[Spatial reasoning data]

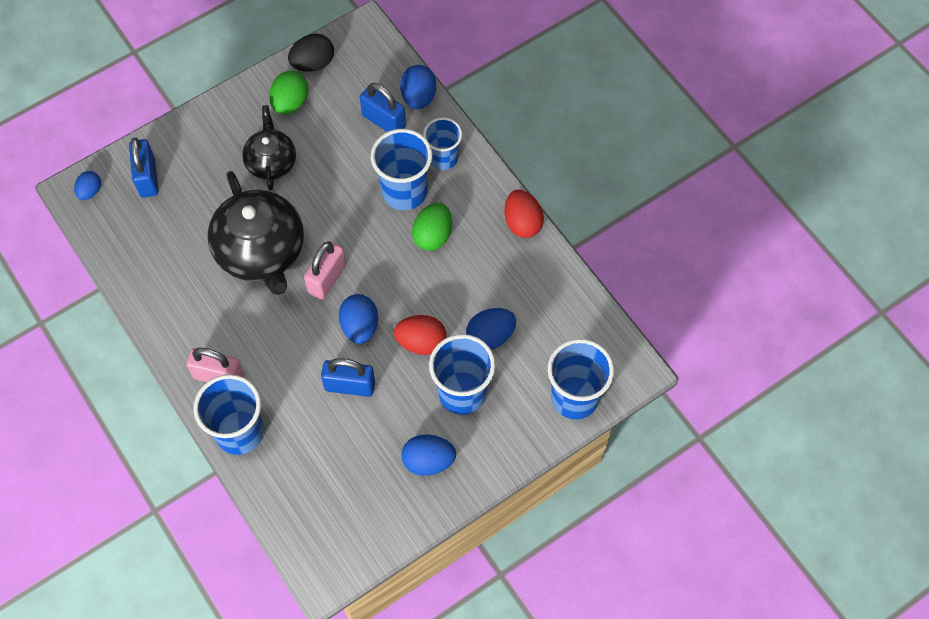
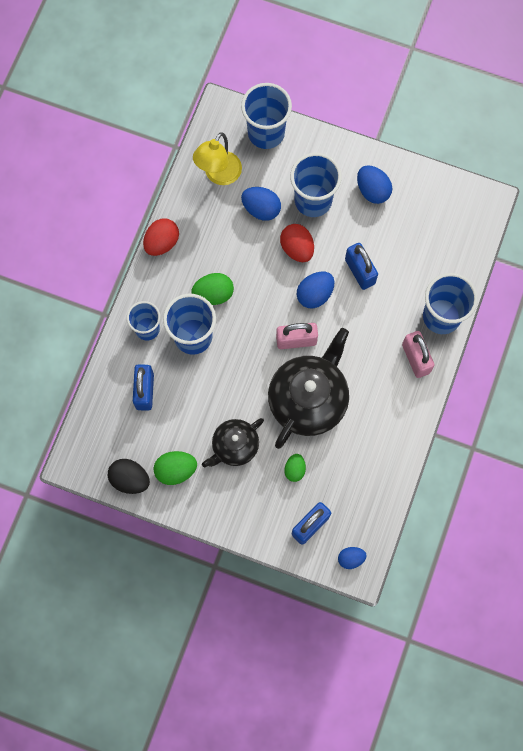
camera: 125 degrees left, 10 degrees up
blue egg [400,65,436,110] -> none
none -> yellow lamp [193,132,242,185]
none -> green egg [284,454,306,482]

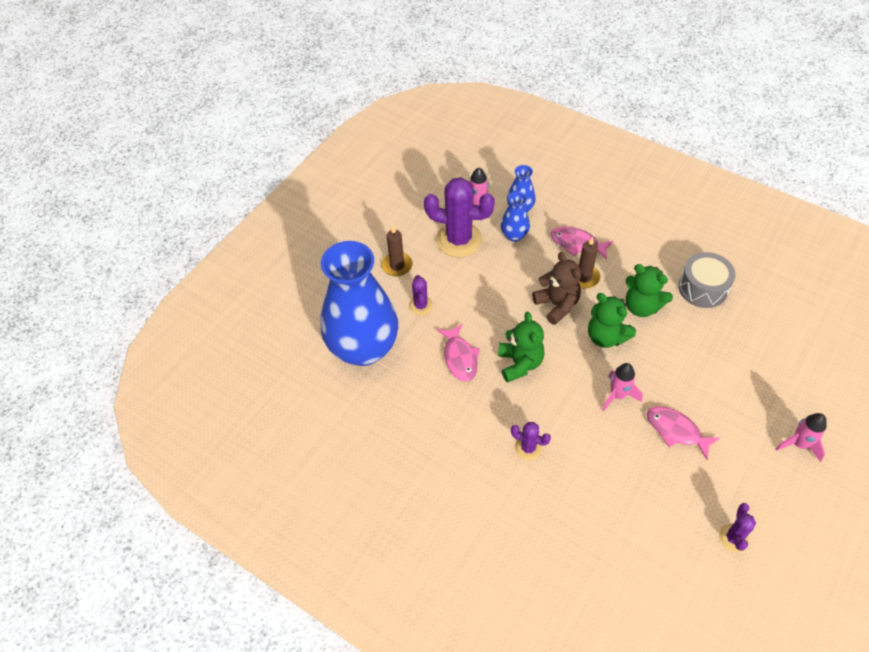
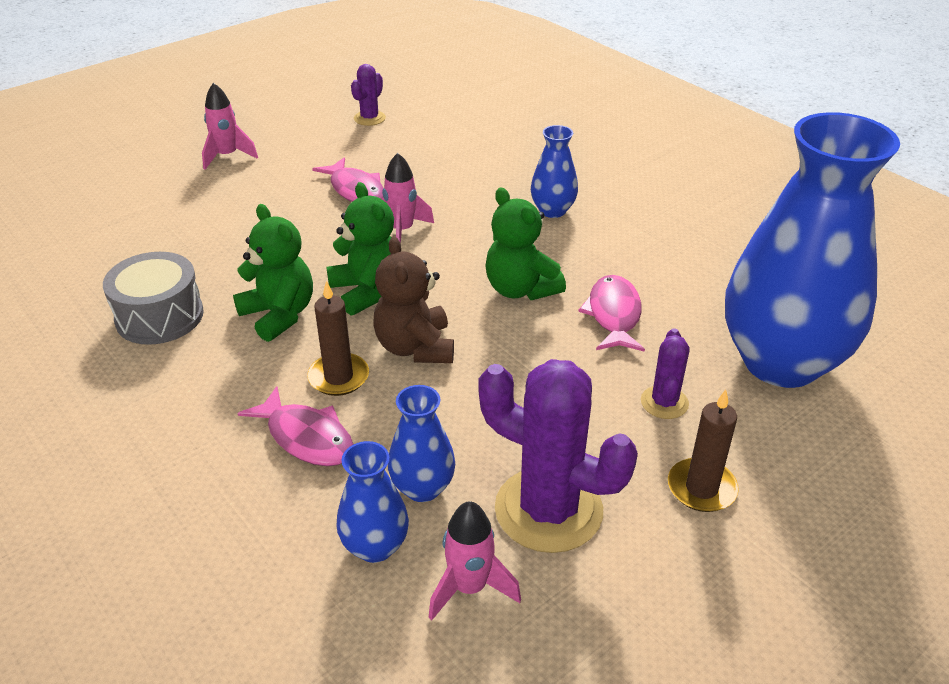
camera: 165 degrees left, 15 degrees down
green teddy bear [498,312,545,383] -> green teddy bear turned 45 degrees counterclockwise [485,187,566,300]
purple cactus [511,422,551,460] -> blue vase [531,125,578,218]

DESCRIPTION OF THE TASK = Nothing but the lines from the line containing "none -> yellow lamp [193,132,242,185]" through the last line of the records above is to be extracted, exactly and with no pictures.

WRITTEN SOLUTION =
none -> yellow lamp [193,132,242,185]
none -> green egg [284,454,306,482]

camera: 165 degrees left, 15 degrees down
green teddy bear [498,312,545,383] -> green teddy bear turned 45 degrees counterclockwise [485,187,566,300]
purple cactus [511,422,551,460] -> blue vase [531,125,578,218]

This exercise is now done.